▶ What you should do
All lines with the word "degrees" are to be found and copied from the listing.

▶ Data extracts

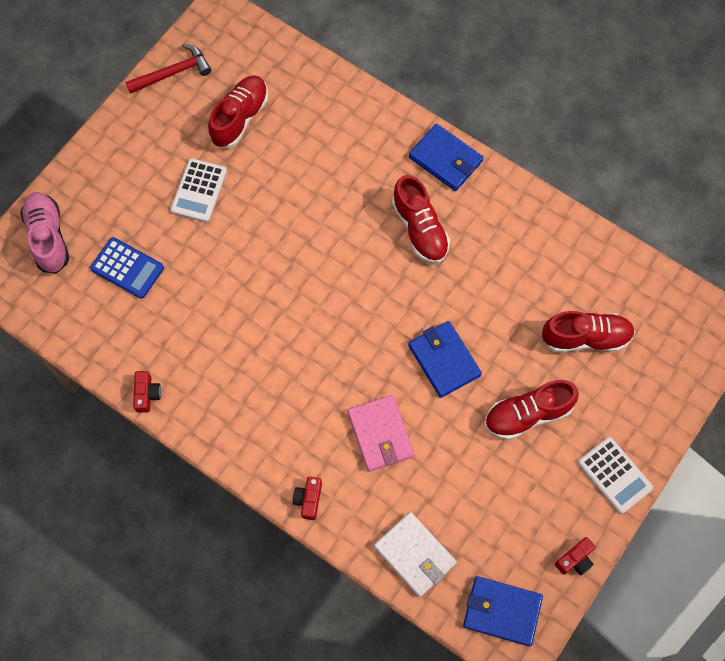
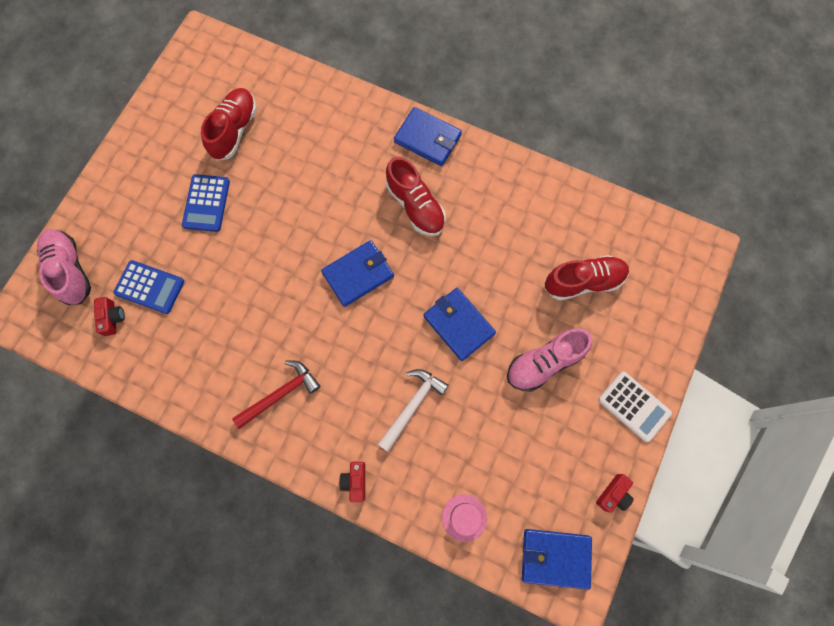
camera: 10 degrees left, 5 degrees up
(147, 394) = (186, 405): red camera -> red camera (112, 318)
(173, 73) = (166, 98): red hammer -> red hammer (280, 394)
(199, 190) = (206, 203): white calculator -> blue calculator
(347, 290) = (358, 274): none -> blue wallet
(380, 434) = (412, 406): pink wallet -> white hammer
(415, 555) = (464, 517): white wallet -> pink hat
(528, 414) = (544, 363): red shoe -> pink shoe

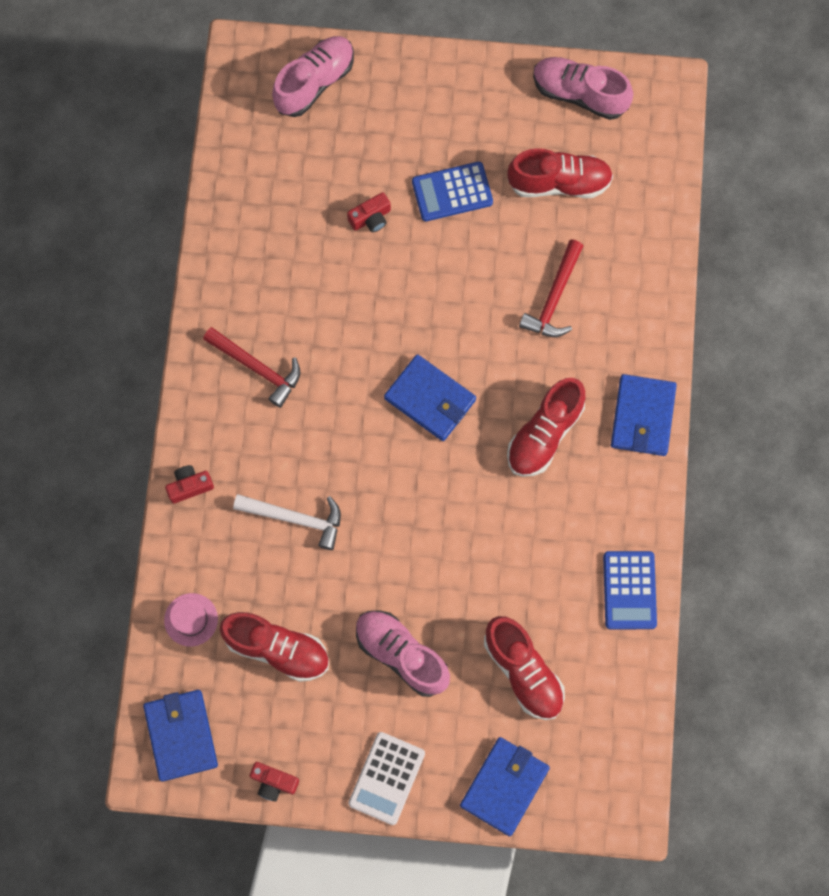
camera: 70 degrees right, 0 degrees up
(112, 318) = (277, 152): red camera -> red camera (371, 218)
(149, 287) = (327, 175): blue calculator -> blue calculator (629, 590)
(175, 94) = (579, 94): none -> pink shoe
(318, 164) = (554, 298): none -> red hammer
(458, 324) = (411, 538): blue wallet -> blue wallet (504, 786)
(510, 455) = (277, 649): none -> red shoe

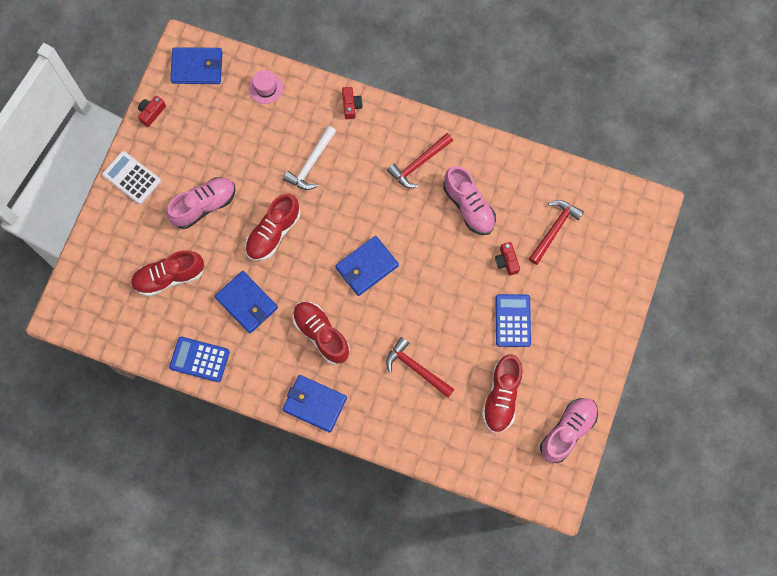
camera: 105 degrees right, 0 degrees up
(277, 649) = (231, 133): red shoe -> red shoe (273, 233)
(308, 168) = (554, 229): none -> red hammer
(314, 83) = (618, 249): pink shoe -> pink shoe (468, 206)
(504, 786) = (103, 246): blue wallet -> blue wallet (247, 303)

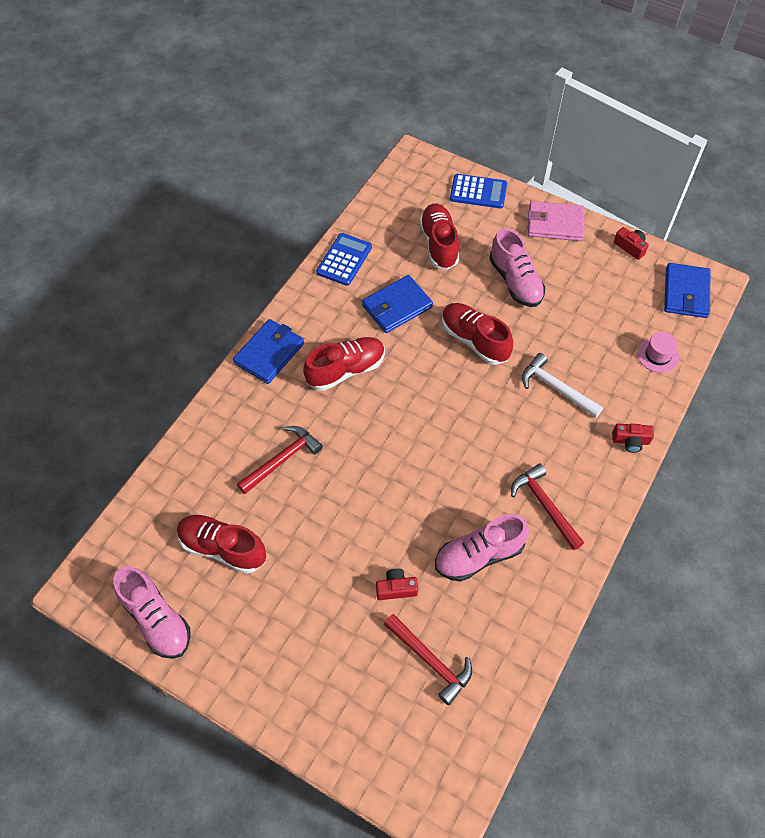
camera: 100 degrees right, 15 degrees down
(131, 178) = (555, 224): white calculator -> pink wallet
(366, 267) = (417, 427): blue wallet -> none
(513, 320) = (315, 580): blue calculator -> blue calculator (478, 192)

▶ Output of the exercise
camera: 10 degrees left, 5 degrees up
camera: 70 degrees right, 0 degrees up
camera: 105 degrees right, 0 degrees up
camera: 100 degrees right, 15 degrees down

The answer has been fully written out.